*** Opening of Listed entries ***

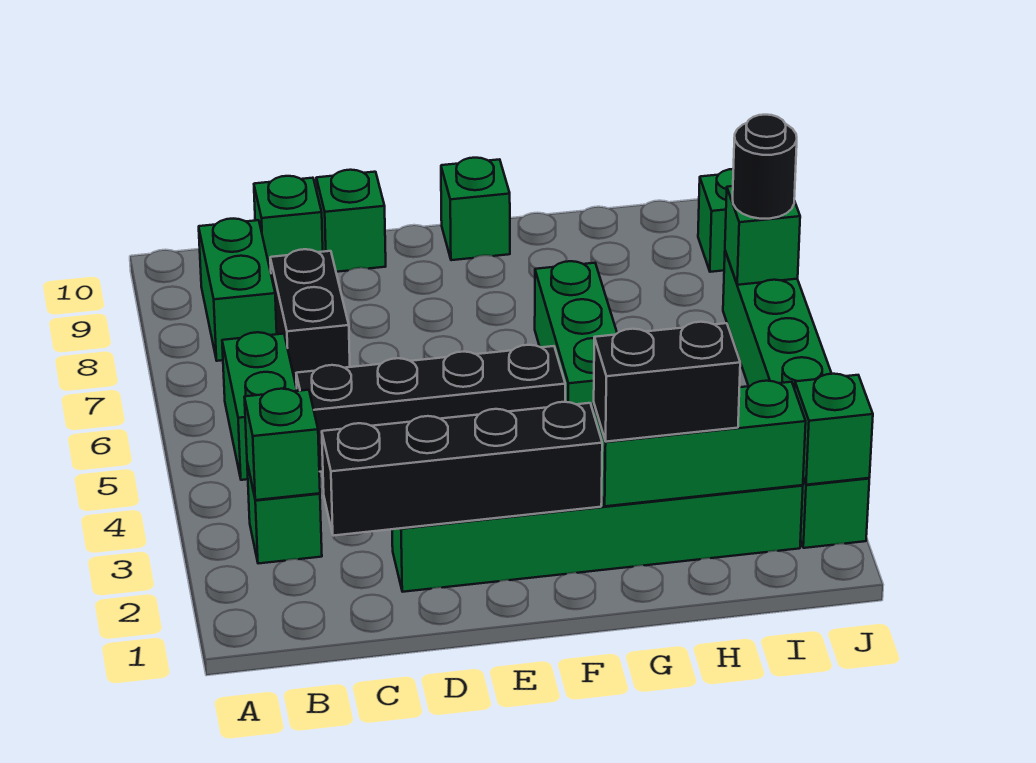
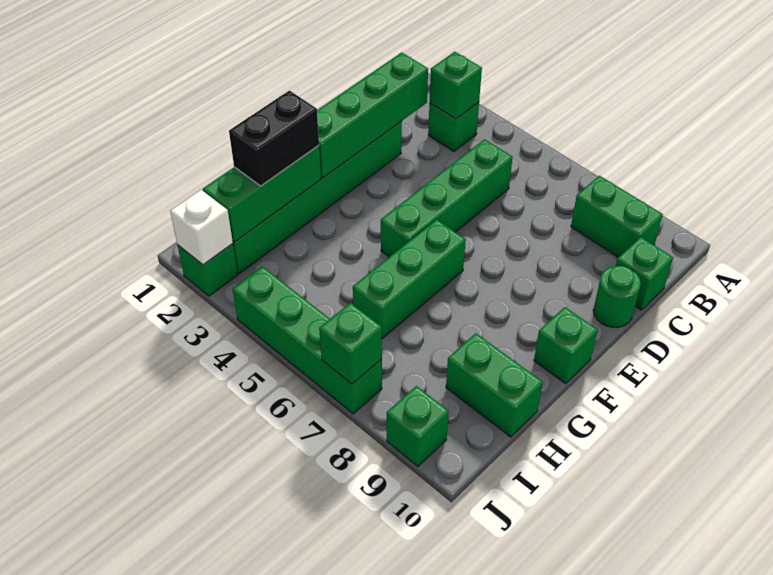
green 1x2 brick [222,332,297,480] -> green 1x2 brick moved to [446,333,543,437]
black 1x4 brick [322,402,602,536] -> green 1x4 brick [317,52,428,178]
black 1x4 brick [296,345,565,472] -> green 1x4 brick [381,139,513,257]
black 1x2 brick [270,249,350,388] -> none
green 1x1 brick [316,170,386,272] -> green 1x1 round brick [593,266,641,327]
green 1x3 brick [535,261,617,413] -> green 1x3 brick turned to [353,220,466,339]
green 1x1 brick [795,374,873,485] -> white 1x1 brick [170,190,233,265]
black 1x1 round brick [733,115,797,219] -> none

*** Close of Listed entries ***

Work instructions:
Starting from the line containing "black 1x2 brick [270,249,350,388] -> none" and ending with the final line of the data, reproduce each line exactly as it appears, including no other lines.

Final answer:
black 1x2 brick [270,249,350,388] -> none
green 1x1 brick [316,170,386,272] -> green 1x1 round brick [593,266,641,327]
green 1x3 brick [535,261,617,413] -> green 1x3 brick turned to [353,220,466,339]
green 1x1 brick [795,374,873,485] -> white 1x1 brick [170,190,233,265]
black 1x1 round brick [733,115,797,219] -> none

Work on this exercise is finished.